* Dataset records
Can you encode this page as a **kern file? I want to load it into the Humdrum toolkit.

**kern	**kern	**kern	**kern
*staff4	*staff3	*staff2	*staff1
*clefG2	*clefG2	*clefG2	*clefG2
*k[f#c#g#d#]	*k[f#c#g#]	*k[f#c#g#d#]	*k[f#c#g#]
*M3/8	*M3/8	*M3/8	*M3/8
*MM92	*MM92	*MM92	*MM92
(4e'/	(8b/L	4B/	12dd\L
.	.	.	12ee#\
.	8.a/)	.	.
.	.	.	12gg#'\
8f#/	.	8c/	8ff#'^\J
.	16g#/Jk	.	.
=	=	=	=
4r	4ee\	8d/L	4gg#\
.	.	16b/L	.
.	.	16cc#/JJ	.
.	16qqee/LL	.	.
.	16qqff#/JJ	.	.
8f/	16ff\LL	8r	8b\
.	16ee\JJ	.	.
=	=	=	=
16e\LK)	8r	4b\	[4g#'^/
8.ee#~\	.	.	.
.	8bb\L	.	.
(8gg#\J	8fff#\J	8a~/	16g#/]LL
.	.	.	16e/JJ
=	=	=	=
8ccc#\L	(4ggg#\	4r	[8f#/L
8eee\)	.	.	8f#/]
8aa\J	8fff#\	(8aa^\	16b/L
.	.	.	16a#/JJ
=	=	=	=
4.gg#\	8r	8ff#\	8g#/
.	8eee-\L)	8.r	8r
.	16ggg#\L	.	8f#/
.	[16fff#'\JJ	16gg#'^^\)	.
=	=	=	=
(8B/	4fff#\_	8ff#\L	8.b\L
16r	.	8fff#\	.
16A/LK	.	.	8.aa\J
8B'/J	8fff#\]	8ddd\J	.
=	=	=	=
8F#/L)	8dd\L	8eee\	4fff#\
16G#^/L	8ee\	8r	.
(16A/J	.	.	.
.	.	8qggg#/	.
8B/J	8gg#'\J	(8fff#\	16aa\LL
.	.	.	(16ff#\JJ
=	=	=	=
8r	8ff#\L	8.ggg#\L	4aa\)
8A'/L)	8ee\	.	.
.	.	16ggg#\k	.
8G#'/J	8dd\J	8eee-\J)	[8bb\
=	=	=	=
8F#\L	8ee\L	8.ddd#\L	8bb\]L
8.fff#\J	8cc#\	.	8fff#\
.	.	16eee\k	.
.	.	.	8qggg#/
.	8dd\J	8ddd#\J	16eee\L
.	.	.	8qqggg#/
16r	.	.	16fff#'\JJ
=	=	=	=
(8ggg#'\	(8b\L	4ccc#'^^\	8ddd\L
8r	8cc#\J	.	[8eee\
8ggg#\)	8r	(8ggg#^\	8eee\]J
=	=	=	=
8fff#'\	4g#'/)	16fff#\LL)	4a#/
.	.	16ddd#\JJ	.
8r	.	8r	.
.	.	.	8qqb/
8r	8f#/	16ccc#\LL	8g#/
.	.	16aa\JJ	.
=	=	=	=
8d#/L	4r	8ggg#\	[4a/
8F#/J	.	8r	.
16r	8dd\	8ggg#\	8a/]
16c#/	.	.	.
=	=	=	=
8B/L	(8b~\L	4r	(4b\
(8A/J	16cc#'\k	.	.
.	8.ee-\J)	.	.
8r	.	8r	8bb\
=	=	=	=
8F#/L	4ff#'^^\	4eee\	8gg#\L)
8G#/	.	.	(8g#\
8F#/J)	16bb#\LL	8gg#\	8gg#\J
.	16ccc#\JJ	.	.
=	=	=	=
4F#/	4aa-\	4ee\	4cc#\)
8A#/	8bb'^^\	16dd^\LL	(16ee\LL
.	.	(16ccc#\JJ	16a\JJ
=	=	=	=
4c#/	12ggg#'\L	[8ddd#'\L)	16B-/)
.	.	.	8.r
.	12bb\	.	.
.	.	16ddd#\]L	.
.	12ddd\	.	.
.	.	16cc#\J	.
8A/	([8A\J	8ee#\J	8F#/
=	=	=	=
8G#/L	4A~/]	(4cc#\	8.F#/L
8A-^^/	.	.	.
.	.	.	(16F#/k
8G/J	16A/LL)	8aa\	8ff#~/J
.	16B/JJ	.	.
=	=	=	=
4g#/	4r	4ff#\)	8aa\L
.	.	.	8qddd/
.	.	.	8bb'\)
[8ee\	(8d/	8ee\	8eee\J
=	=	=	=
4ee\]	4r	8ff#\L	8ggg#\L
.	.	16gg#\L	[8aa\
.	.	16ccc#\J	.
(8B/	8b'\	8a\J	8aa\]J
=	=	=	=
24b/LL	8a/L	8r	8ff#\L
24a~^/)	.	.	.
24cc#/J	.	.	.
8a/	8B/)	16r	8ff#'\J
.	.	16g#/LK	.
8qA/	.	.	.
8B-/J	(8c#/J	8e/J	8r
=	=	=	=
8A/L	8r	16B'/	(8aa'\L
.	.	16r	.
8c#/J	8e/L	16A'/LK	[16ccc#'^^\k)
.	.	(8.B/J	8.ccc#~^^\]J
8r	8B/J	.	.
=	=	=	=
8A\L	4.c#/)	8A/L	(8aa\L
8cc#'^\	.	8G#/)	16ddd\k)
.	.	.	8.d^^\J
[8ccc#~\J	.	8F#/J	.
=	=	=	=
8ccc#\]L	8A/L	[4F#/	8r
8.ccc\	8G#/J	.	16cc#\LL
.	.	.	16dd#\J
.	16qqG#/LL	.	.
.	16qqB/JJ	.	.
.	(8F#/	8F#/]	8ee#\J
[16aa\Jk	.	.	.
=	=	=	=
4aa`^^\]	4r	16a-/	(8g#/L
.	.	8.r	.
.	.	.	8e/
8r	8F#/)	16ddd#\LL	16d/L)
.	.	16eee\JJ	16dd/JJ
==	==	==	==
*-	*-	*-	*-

* Prompt
Filter the data above down to the lines that contain the string "kern". Case counts.

* Complete output
Can you encode this page as a **kern file? I want to load it into the Humdrum toolkit.
**kern	**kern	**kern	**kern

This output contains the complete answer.